Exercise materials
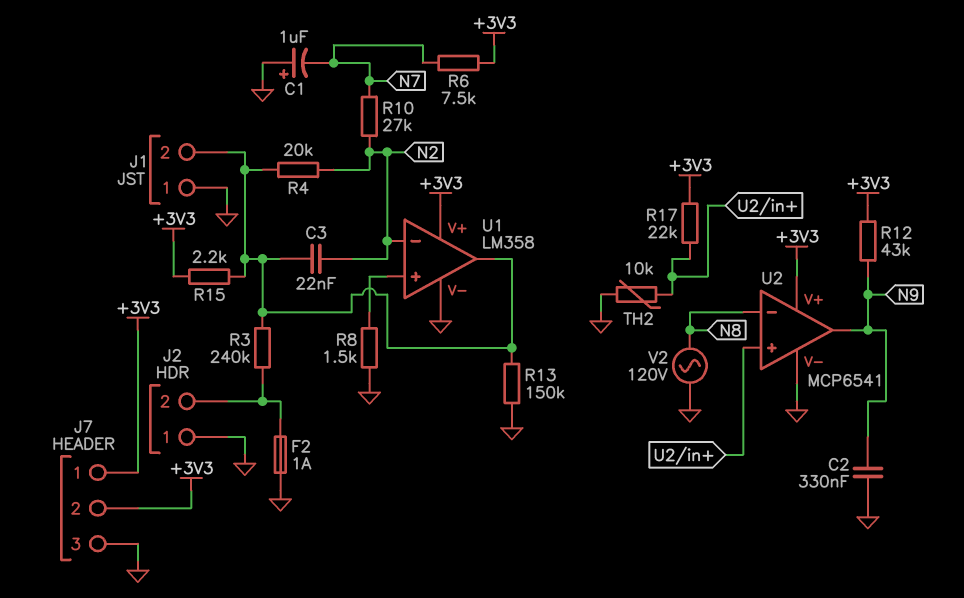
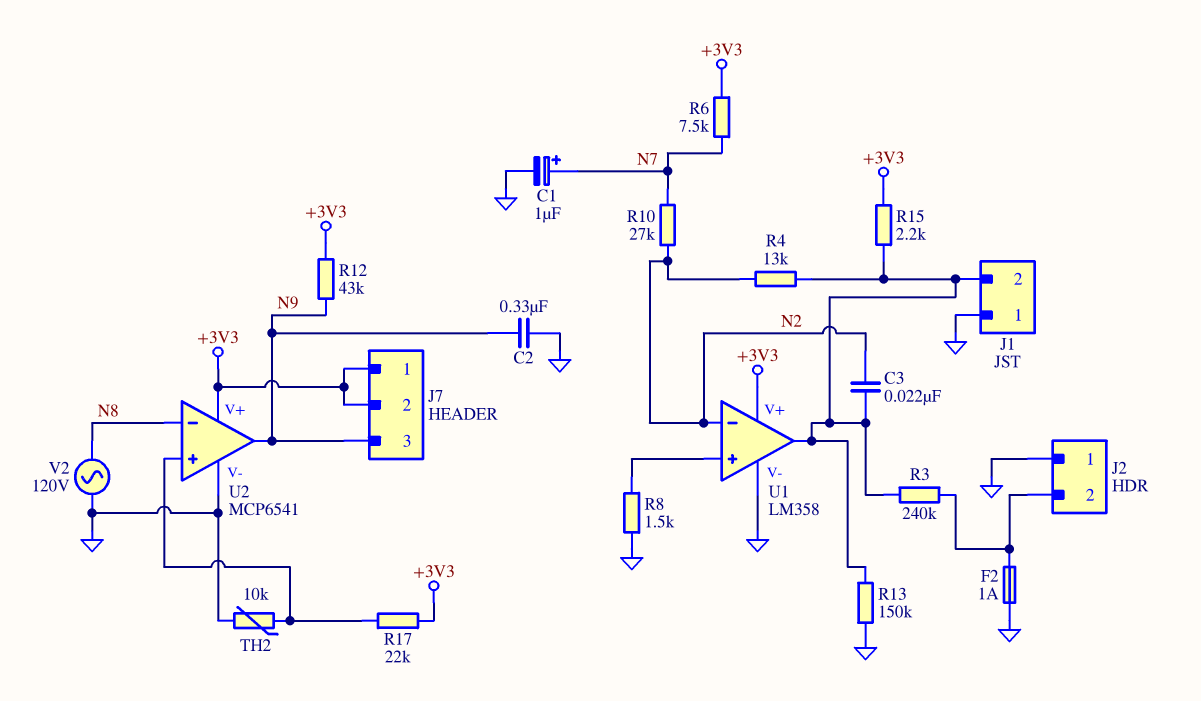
C1: 1uF (plus GND, minus N7) -> 1uF (plus N7, minus GND)
J7 pin 3: GND -> N9
R4: 20k (J1/2, N2) -> 13k (J1/2, N2)

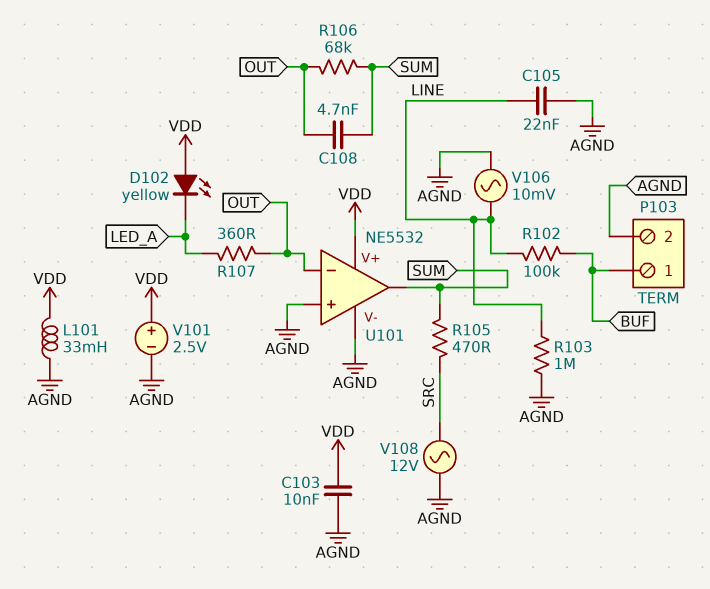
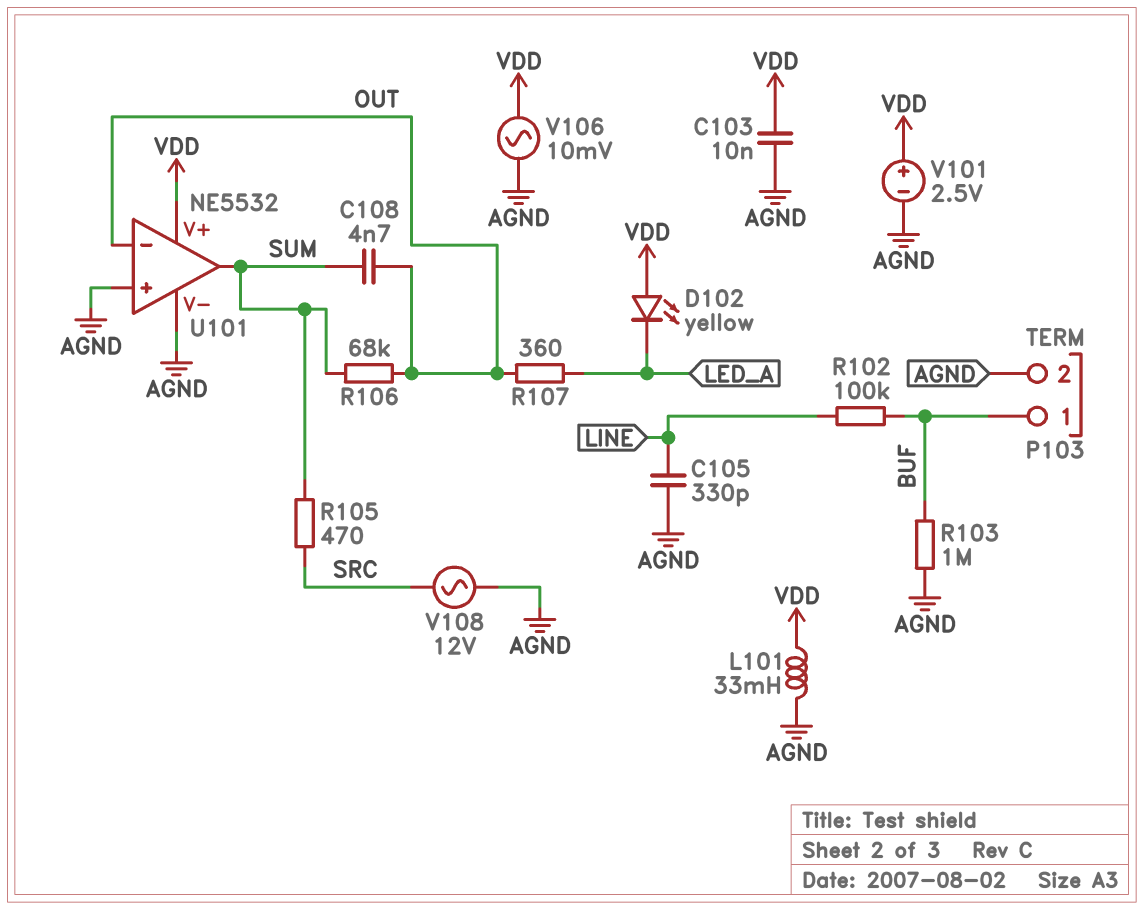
C105: 22nF (AGND, LINE) -> 330pF (AGND, LINE)
R103: 1M (AGND, LINE) -> 1M (AGND, BUF)
V106: AC 10mV (AGND, LINE) -> AC 10mV (AGND, VDD)

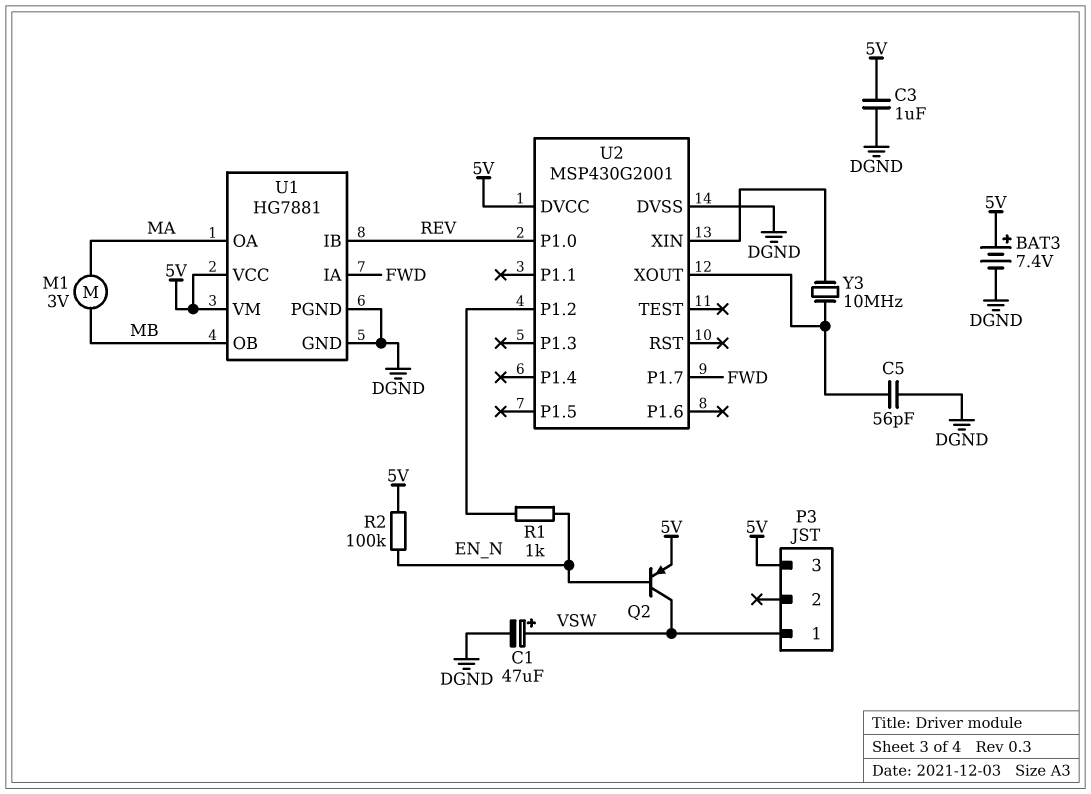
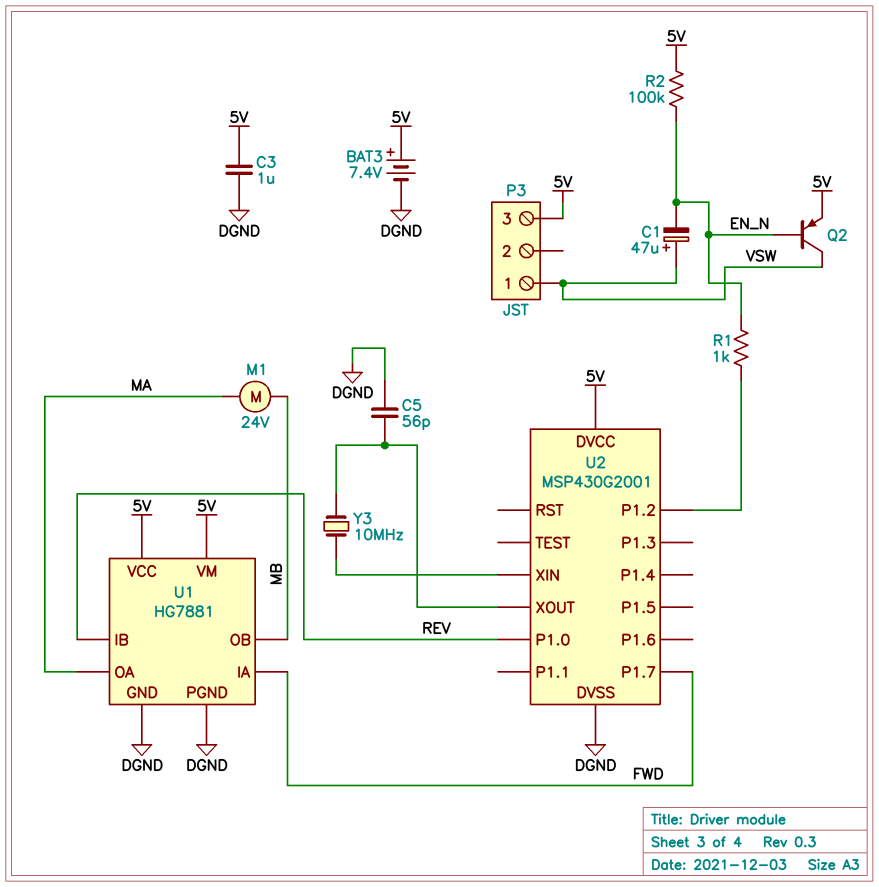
C1: 47uF (plus VSW, minus DGND) -> 47uF (plus VSW, minus EN_N)
M1: motor 3V (MA, MB) -> motor 24V (MA, MB)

Problem details
I would like the material above returned exactly as it stands, without its pictures.

Answer space
C1: 1uF (plus GND, minus N7) -> 1uF (plus N7, minus GND)
J7 pin 3: GND -> N9
R4: 20k (J1/2, N2) -> 13k (J1/2, N2)

C105: 22nF (AGND, LINE) -> 330pF (AGND, LINE)
R103: 1M (AGND, LINE) -> 1M (AGND, BUF)
V106: AC 10mV (AGND, LINE) -> AC 10mV (AGND, VDD)

C1: 47uF (plus VSW, minus DGND) -> 47uF (plus VSW, minus EN_N)
M1: motor 3V (MA, MB) -> motor 24V (MA, MB)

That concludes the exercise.